**WORK REQUEST**
Reproduce the records below exactly, leaving out any pictures.
*** Opening of RECORDS FOR PROCESSING ***
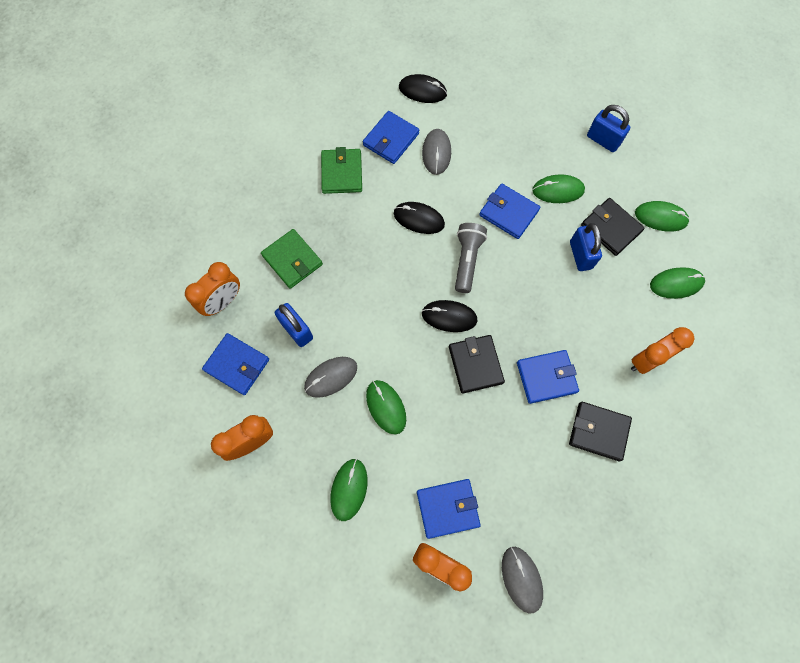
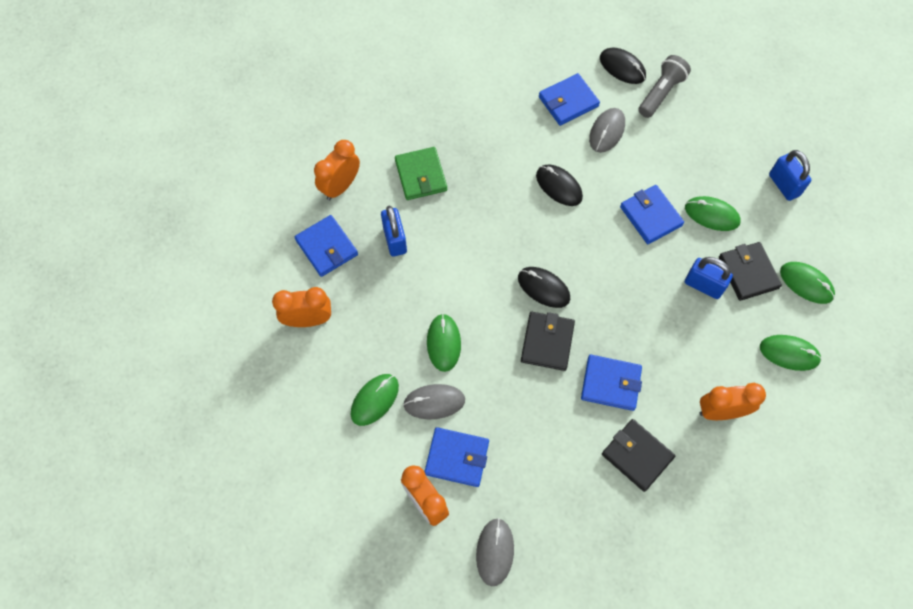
camera: 25 degrees right, 5 degrees down
(223, 301) = (340, 186): orange clock -> orange clock turned 150 degrees clockwise
(331, 377) = (406, 295): grey mouse -> grey mouse (434, 402)
(342, 173) = (505, 114): green wallet -> none
(467, 260) = (587, 243): grey flashlight -> grey flashlight (661, 93)
(580, 255) = (703, 285): blue padlock -> blue padlock turned 75 degrees counterclockwise

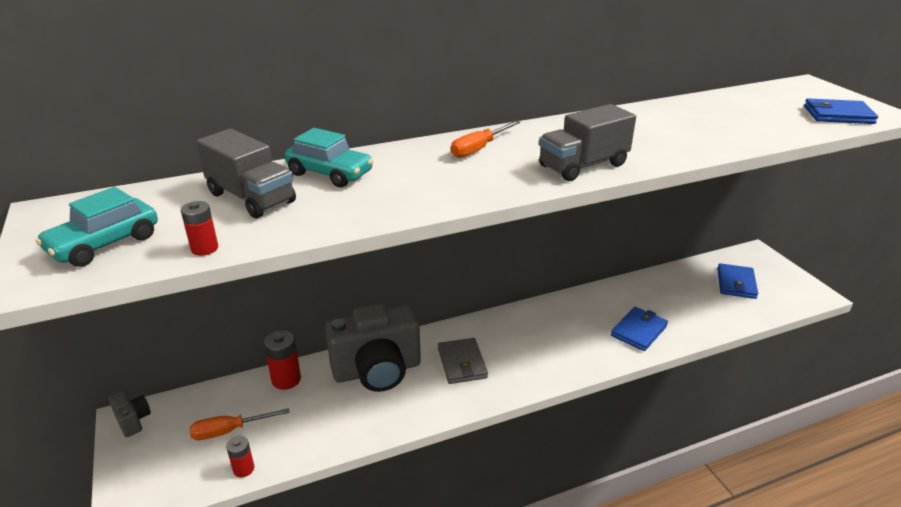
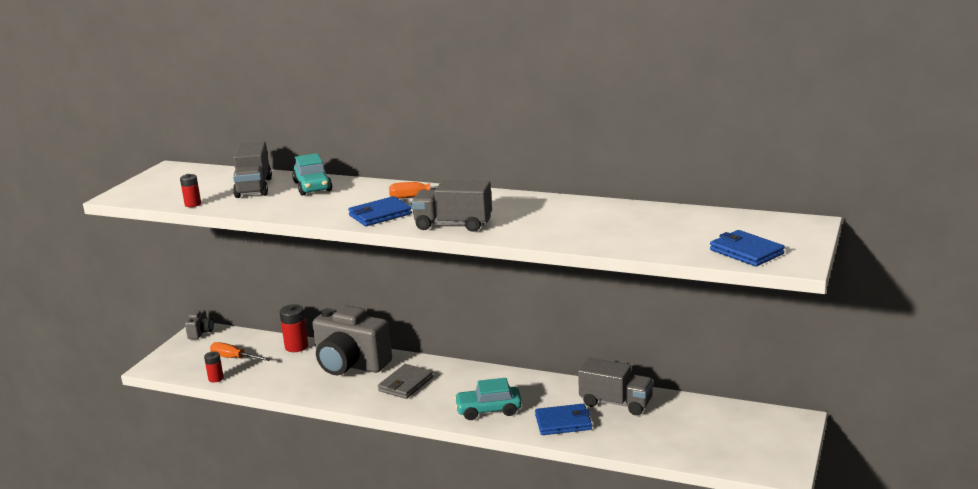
camera: 45 degrees right, 10 degrees down
(105, 244) = (163, 189): turquoise car -> turquoise car (488, 410)
(643, 295) = (616, 403): none -> grey truck
(736, 283) = (719, 431): blue wallet -> blue wallet (380, 215)

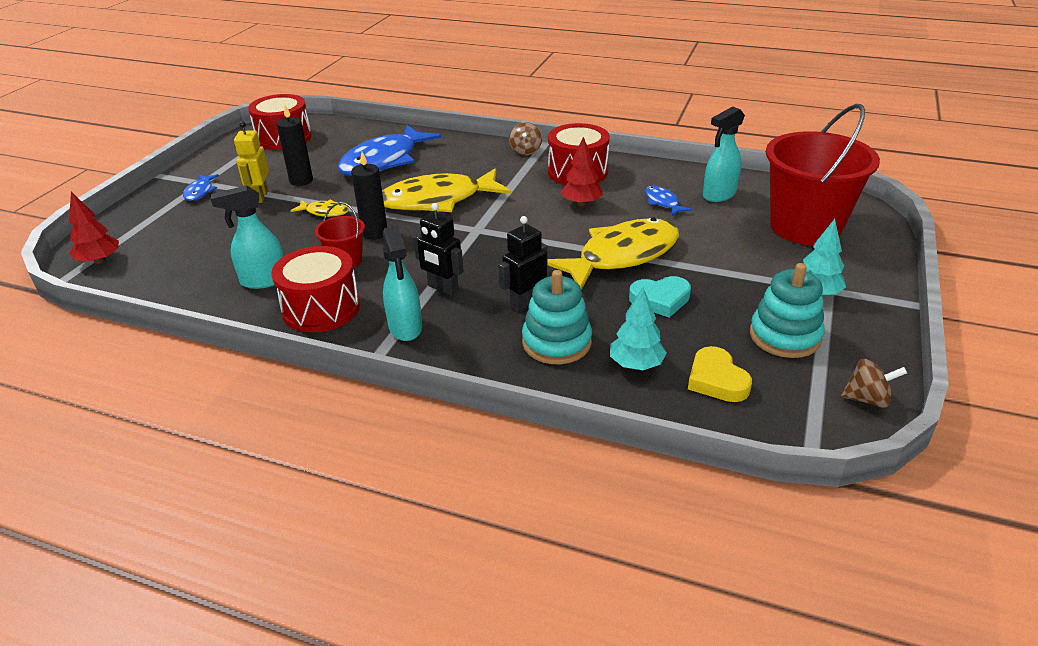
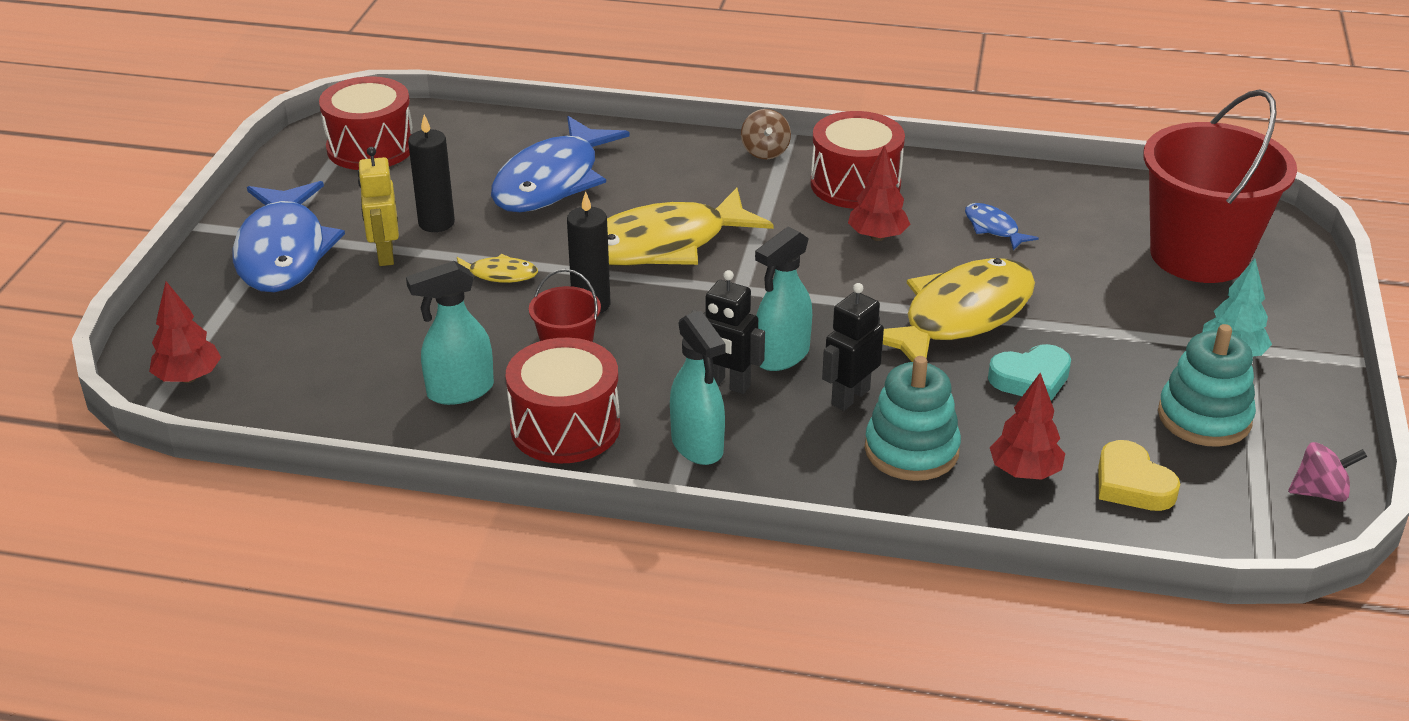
camera: 10 degrees left, 0 degrees up
(200, 192) = (283, 252): blue fish -> blue fish, size x2.29
(636, 364) = (1024, 472): turquoise tree -> red tree
(719, 195) = (1069, 211): turquoise spray bottle -> turquoise spray bottle (781, 356)
(867, 399) = (1320, 492): brown spinning top -> pink spinning top

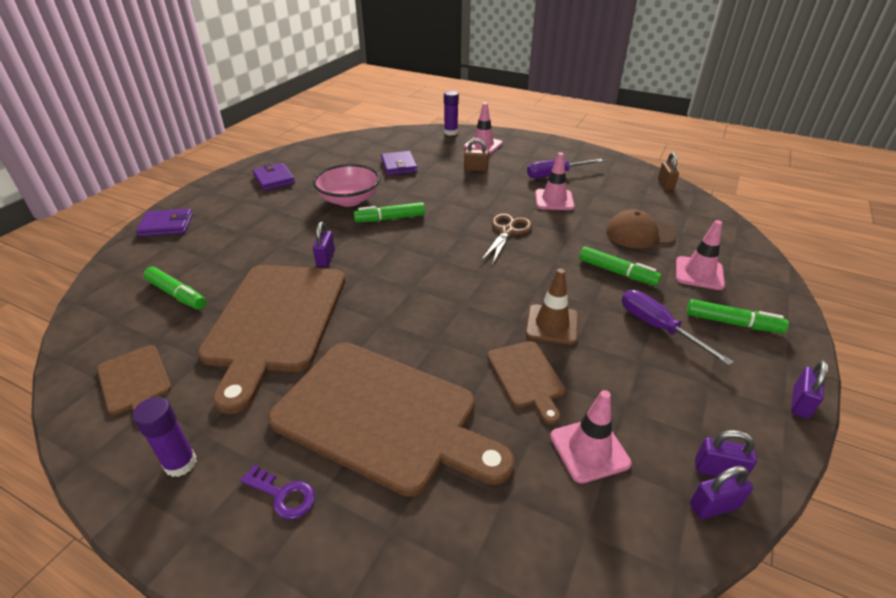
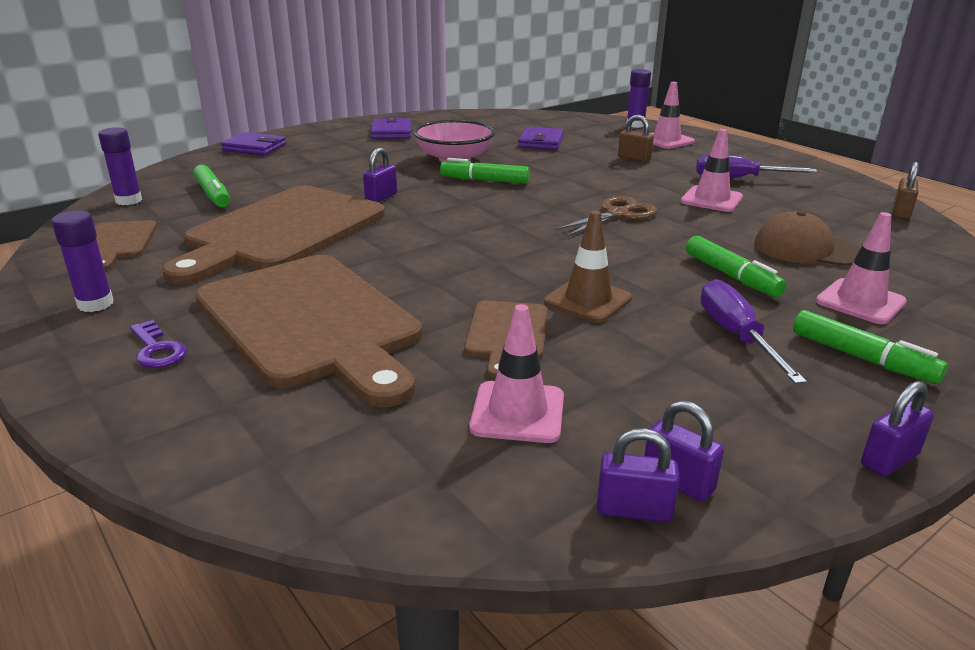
camera: 25 degrees right, 10 degrees down
(100, 324) = (129, 200): none -> purple glue stick

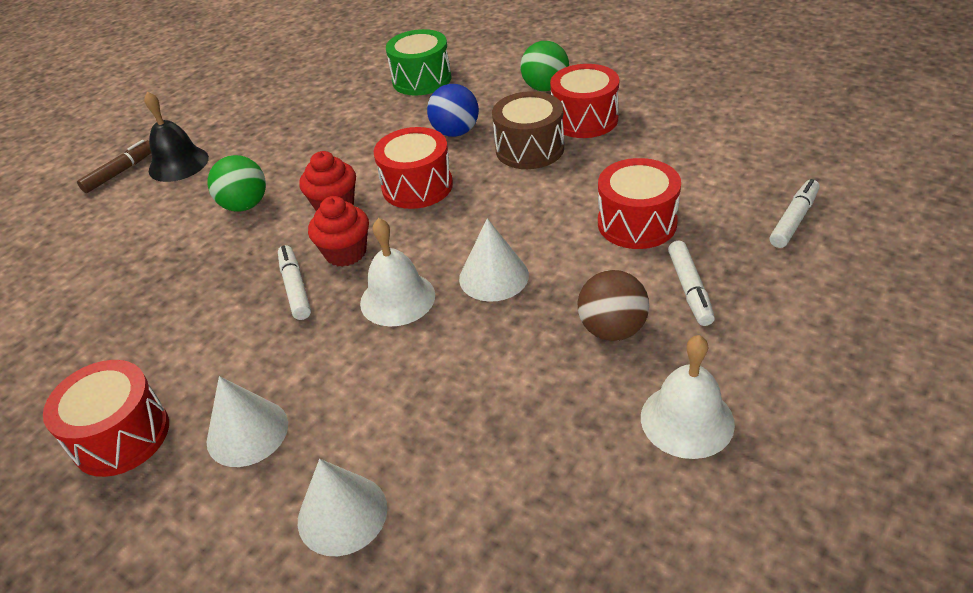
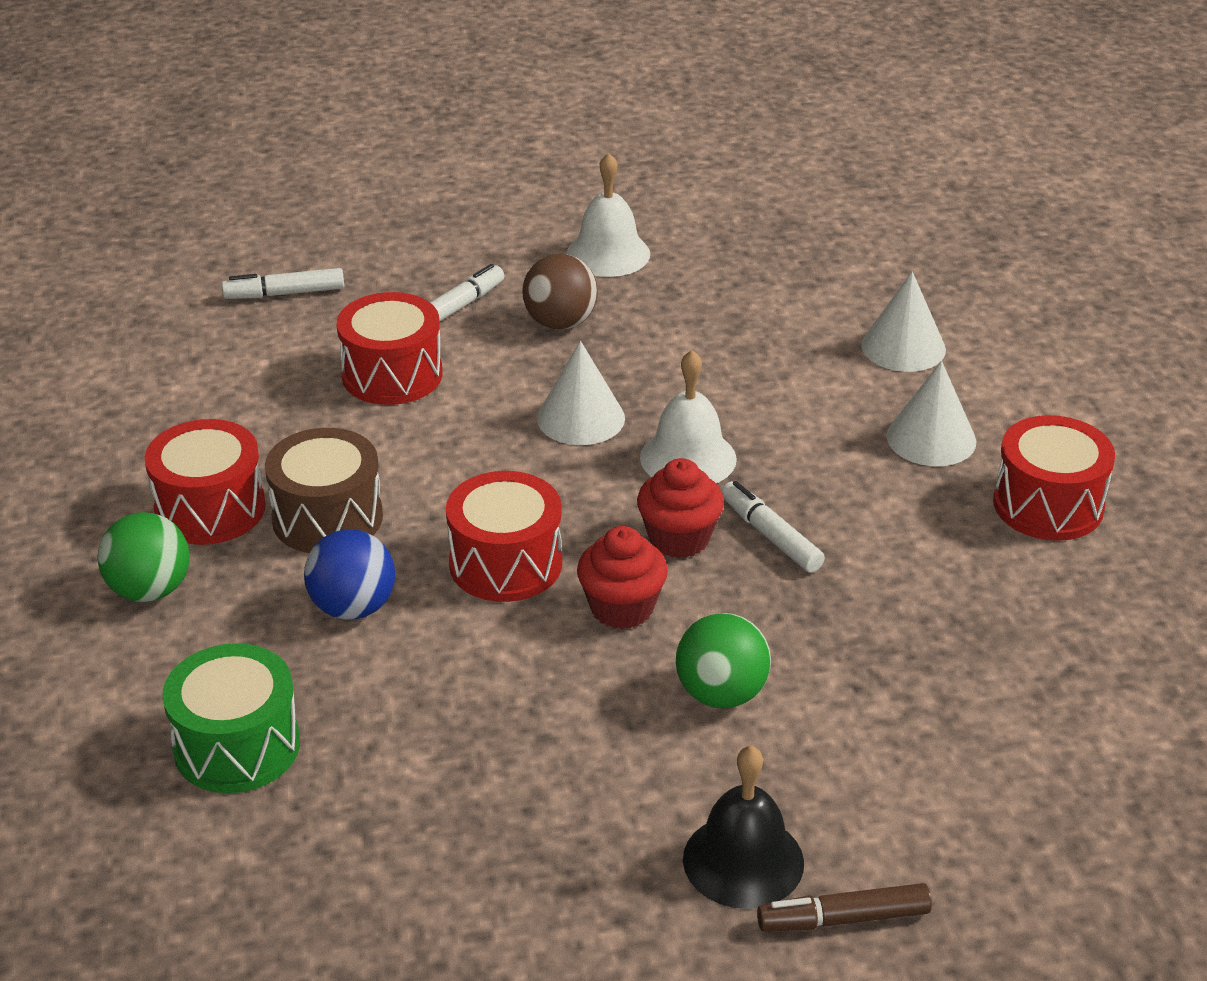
camera: 140 degrees left, 5 degrees down
(295, 288) = (770, 536): white marker -> white marker turned 120 degrees clockwise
*** Close of RECORDS FOR PROCESSING ***
**WRITTEN SOLUTION**
camera: 25 degrees right, 5 degrees down
(223, 301) = (340, 186): orange clock -> orange clock turned 150 degrees clockwise
(331, 377) = (406, 295): grey mouse -> grey mouse (434, 402)
(342, 173) = (505, 114): green wallet -> none
(467, 260) = (587, 243): grey flashlight -> grey flashlight (661, 93)
(580, 255) = (703, 285): blue padlock -> blue padlock turned 75 degrees counterclockwise

camera: 45 degrees right, 10 degrees down
(105, 244) = (163, 189): turquoise car -> turquoise car (488, 410)
(643, 295) = (616, 403): none -> grey truck
(736, 283) = (719, 431): blue wallet -> blue wallet (380, 215)

camera: 10 degrees left, 0 degrees up
(200, 192) = (283, 252): blue fish -> blue fish, size x2.29
(636, 364) = (1024, 472): turquoise tree -> red tree
(719, 195) = (1069, 211): turquoise spray bottle -> turquoise spray bottle (781, 356)
(867, 399) = (1320, 492): brown spinning top -> pink spinning top

camera: 25 degrees right, 10 degrees down
(100, 324) = (129, 200): none -> purple glue stick

camera: 140 degrees left, 5 degrees down
(295, 288) = (770, 536): white marker -> white marker turned 120 degrees clockwise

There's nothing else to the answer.